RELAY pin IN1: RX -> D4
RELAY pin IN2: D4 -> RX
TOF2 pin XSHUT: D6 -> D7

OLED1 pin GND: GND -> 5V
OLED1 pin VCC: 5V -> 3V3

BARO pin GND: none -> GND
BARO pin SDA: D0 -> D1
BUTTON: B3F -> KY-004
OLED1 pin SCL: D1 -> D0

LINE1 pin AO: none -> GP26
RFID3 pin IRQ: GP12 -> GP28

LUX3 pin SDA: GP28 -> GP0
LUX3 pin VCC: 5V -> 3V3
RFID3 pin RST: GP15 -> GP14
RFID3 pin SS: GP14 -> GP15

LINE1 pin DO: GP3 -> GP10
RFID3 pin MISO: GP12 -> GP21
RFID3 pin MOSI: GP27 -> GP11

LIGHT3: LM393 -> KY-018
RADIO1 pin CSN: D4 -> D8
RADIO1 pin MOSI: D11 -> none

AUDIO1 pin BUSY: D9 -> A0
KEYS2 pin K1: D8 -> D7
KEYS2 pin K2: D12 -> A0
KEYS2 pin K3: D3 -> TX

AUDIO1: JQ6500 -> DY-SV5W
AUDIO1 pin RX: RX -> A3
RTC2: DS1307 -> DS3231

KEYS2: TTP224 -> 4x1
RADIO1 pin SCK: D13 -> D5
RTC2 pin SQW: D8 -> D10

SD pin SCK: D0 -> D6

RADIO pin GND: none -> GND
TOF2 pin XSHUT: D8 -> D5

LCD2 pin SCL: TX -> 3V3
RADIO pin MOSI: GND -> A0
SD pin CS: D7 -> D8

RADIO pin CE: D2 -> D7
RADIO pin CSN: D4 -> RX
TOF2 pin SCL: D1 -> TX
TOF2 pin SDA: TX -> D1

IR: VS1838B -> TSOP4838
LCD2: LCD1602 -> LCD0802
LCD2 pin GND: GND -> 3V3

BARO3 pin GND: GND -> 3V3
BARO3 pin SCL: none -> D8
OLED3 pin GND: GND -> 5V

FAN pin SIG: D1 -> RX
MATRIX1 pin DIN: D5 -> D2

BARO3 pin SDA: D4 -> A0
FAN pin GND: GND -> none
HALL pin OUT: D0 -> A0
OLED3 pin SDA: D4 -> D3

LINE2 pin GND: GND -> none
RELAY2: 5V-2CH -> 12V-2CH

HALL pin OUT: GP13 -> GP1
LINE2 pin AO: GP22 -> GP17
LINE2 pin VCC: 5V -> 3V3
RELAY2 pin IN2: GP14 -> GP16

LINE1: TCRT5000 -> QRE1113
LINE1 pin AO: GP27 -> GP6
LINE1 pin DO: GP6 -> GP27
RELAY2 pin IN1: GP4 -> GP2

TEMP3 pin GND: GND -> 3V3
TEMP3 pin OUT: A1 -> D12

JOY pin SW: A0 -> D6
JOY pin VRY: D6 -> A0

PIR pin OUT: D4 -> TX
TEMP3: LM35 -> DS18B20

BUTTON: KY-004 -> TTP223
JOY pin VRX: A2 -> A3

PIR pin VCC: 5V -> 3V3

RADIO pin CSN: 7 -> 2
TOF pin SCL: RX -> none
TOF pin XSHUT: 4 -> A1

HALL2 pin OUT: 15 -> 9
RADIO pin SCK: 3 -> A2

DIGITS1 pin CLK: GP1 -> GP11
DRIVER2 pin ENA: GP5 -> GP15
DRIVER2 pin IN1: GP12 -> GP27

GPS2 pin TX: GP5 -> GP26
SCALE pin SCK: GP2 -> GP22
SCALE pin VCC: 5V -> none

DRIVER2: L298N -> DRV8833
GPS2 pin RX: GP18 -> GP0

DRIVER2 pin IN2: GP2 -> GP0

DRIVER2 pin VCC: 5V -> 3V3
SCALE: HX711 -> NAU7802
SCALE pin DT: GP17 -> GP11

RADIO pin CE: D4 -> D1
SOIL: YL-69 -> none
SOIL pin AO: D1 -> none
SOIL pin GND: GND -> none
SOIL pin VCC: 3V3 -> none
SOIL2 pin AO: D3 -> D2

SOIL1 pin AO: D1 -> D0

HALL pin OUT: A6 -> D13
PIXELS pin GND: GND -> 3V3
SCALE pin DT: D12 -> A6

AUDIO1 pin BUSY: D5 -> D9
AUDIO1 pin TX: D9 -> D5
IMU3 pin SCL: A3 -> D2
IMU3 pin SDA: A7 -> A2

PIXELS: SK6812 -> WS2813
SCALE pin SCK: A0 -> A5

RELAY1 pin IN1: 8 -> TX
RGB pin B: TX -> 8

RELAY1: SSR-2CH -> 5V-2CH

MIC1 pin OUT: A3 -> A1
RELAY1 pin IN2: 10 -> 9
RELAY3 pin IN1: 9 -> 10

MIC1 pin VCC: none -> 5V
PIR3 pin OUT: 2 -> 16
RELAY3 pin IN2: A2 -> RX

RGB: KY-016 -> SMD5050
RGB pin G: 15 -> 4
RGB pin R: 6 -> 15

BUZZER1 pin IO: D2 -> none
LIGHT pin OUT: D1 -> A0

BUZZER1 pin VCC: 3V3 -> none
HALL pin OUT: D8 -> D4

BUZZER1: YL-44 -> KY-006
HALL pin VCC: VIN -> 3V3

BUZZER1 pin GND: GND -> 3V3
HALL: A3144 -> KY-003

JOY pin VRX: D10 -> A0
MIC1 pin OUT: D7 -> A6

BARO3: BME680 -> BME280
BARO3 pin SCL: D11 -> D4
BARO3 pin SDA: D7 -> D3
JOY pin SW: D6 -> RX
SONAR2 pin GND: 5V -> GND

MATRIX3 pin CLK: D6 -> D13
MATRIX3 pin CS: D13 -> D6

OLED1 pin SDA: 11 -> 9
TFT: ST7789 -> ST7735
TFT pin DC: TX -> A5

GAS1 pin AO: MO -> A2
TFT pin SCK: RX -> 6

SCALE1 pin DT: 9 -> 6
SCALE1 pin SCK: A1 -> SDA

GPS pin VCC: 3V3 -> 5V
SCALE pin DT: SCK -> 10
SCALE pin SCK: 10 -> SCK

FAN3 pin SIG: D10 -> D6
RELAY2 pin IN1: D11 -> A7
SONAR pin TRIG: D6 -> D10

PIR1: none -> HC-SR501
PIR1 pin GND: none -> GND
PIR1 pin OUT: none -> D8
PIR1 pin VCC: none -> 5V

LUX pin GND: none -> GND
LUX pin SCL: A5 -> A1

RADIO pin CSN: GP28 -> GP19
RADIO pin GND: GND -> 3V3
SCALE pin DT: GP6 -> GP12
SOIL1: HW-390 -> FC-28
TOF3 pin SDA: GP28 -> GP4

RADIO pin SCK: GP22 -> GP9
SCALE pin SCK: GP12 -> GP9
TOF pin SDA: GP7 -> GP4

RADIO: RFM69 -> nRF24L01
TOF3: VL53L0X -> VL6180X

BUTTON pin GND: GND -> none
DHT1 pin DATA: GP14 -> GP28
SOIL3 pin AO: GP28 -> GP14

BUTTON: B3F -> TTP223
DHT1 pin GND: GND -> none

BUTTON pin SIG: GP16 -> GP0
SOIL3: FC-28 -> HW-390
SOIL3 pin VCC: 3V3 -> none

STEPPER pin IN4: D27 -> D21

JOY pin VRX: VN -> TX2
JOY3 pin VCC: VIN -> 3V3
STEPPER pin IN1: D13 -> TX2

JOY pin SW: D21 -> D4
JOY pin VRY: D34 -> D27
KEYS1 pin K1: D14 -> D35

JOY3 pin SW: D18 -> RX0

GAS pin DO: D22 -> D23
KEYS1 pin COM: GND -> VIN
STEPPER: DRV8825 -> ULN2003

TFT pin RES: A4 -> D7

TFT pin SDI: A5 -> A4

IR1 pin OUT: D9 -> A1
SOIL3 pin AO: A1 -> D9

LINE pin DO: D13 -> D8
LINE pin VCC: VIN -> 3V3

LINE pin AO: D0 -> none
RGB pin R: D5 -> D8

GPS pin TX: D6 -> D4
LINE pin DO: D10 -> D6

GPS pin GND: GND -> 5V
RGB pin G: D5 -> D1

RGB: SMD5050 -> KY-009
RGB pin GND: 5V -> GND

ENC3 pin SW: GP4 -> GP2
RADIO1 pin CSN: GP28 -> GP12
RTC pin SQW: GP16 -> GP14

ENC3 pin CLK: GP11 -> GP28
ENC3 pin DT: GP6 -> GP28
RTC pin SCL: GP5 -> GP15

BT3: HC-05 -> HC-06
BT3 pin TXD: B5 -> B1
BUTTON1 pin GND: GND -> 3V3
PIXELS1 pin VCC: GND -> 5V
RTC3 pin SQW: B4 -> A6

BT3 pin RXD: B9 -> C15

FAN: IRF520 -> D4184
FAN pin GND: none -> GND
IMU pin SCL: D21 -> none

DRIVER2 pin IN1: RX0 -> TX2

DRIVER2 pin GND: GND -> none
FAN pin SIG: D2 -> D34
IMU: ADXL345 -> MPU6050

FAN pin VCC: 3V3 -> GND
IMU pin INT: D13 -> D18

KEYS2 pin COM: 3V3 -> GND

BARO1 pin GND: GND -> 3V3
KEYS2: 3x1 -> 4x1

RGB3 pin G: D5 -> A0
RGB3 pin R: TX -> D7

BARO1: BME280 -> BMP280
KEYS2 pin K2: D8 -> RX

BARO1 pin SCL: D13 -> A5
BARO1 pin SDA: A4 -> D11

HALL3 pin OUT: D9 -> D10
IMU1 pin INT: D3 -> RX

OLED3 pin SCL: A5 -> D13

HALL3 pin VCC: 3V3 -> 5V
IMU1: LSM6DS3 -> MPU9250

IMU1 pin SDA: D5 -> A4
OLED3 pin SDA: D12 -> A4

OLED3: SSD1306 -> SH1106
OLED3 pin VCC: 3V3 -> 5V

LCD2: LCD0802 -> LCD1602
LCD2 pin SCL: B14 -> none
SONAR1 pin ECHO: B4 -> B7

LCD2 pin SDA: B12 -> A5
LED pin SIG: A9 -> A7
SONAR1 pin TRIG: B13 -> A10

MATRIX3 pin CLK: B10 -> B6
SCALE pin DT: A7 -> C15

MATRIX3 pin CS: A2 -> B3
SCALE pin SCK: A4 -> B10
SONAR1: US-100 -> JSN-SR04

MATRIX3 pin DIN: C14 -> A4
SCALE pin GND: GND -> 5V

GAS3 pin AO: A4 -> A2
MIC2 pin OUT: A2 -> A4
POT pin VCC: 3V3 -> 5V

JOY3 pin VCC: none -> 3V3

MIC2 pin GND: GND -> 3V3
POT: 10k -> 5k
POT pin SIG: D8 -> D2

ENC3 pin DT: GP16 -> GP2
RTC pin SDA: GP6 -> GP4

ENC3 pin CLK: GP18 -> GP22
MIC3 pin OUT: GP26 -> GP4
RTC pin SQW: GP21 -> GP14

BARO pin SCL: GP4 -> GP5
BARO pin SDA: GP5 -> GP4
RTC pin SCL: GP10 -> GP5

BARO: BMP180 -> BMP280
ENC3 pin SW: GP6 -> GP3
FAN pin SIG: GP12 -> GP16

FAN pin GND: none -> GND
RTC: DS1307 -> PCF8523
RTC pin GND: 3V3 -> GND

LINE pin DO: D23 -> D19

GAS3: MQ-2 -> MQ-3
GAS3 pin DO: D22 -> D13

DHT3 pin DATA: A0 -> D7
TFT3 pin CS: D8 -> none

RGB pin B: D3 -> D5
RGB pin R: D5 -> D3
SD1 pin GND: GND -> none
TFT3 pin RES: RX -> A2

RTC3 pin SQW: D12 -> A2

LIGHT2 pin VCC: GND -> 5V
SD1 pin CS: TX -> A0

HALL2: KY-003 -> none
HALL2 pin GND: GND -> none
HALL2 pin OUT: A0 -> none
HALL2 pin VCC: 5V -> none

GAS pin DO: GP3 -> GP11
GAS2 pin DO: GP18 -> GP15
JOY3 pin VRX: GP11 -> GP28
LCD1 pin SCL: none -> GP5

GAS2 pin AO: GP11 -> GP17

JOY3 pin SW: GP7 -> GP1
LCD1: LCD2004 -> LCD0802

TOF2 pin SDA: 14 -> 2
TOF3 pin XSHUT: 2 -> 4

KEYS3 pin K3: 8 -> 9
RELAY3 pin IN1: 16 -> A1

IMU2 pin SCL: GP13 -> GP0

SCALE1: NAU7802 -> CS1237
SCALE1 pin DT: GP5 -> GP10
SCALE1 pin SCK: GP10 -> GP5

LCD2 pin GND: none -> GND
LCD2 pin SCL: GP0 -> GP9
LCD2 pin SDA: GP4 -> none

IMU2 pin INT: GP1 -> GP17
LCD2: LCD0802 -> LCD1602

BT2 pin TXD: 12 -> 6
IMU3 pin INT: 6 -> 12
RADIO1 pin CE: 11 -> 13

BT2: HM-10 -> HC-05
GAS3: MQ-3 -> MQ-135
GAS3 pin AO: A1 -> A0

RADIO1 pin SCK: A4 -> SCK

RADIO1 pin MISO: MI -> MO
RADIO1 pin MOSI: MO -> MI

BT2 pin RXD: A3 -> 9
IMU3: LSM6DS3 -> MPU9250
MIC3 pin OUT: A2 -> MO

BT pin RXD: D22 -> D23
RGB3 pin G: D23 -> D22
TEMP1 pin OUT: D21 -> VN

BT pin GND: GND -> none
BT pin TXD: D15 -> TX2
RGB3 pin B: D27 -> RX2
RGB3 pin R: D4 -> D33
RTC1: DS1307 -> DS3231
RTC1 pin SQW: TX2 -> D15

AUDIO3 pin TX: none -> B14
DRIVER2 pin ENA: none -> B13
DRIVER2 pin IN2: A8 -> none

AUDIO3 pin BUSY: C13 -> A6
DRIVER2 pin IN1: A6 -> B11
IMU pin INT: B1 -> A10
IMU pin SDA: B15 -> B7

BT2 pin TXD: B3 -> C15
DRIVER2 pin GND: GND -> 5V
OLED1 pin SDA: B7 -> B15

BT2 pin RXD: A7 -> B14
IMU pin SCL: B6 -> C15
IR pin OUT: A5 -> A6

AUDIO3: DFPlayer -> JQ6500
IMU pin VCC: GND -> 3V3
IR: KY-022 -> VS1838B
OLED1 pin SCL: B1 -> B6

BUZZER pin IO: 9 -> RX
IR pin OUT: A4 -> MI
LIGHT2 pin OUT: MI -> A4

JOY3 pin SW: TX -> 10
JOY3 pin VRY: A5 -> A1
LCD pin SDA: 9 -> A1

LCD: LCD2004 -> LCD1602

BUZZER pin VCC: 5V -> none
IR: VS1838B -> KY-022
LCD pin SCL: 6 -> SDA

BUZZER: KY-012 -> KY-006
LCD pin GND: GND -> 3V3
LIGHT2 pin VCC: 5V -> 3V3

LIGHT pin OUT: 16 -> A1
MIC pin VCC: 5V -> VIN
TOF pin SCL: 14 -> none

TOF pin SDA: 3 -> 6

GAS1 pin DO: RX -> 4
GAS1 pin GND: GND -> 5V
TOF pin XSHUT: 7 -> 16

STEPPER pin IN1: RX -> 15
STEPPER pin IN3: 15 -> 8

◇ ◇ ◇ ◇ ◇ ◇ ◇

About this exercise: Within the material above, extract exactly the lines that start at the line containing "DRIVER2 pin IN1: GP12 -> GP27" and stop after the line containing "IMU3 pin SCL: A3 -> D2", and only those.

Answer box:
DRIVER2 pin IN1: GP12 -> GP27

GPS2 pin TX: GP5 -> GP26
SCALE pin SCK: GP2 -> GP22
SCALE pin VCC: 5V -> none

DRIVER2: L298N -> DRV8833
GPS2 pin RX: GP18 -> GP0

DRIVER2 pin IN2: GP2 -> GP0

DRIVER2 pin VCC: 5V -> 3V3
SCALE: HX711 -> NAU7802
SCALE pin DT: GP17 -> GP11

RADIO pin CE: D4 -> D1
SOIL: YL-69 -> none
SOIL pin AO: D1 -> none
SOIL pin GND: GND -> none
SOIL pin VCC: 3V3 -> none
SOIL2 pin AO: D3 -> D2

SOIL1 pin AO: D1 -> D0

HALL pin OUT: A6 -> D13
PIXELS pin GND: GND -> 3V3
SCALE pin DT: D12 -> A6

AUDIO1 pin BUSY: D5 -> D9
AUDIO1 pin TX: D9 -> D5
IMU3 pin SCL: A3 -> D2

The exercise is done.